Recorded data:
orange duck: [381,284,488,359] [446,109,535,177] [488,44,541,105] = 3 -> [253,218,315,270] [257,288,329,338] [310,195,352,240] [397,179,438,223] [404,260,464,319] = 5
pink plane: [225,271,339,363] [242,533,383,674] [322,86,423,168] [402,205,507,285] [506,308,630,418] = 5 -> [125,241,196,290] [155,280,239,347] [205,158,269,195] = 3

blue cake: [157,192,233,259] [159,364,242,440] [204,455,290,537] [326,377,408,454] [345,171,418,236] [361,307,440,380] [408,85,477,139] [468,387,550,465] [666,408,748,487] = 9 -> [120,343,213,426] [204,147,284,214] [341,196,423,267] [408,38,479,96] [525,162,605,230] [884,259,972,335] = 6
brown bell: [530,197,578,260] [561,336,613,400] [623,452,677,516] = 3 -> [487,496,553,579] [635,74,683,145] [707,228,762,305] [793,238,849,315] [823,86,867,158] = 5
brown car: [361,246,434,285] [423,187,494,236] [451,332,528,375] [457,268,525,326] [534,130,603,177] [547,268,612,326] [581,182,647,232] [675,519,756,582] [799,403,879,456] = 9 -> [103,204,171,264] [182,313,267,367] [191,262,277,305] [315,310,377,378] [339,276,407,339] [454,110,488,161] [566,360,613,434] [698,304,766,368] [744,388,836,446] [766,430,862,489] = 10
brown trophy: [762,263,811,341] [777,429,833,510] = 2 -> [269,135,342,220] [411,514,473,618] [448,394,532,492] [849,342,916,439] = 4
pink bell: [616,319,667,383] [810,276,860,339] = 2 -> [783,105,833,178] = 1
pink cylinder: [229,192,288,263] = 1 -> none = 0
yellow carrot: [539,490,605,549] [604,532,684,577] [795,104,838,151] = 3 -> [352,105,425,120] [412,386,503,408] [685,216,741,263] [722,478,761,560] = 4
---
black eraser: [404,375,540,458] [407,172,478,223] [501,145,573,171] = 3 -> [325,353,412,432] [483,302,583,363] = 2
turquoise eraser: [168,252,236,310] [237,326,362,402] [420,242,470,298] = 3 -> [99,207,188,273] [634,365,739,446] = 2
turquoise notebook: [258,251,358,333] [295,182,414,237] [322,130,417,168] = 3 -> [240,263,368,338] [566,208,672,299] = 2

Work required: The response must contain each line above that holds the string "turquoise".

Completed exercise:
turquoise eraser: [168,252,236,310] [237,326,362,402] [420,242,470,298] = 3 -> [99,207,188,273] [634,365,739,446] = 2
turquoise notebook: [258,251,358,333] [295,182,414,237] [322,130,417,168] = 3 -> [240,263,368,338] [566,208,672,299] = 2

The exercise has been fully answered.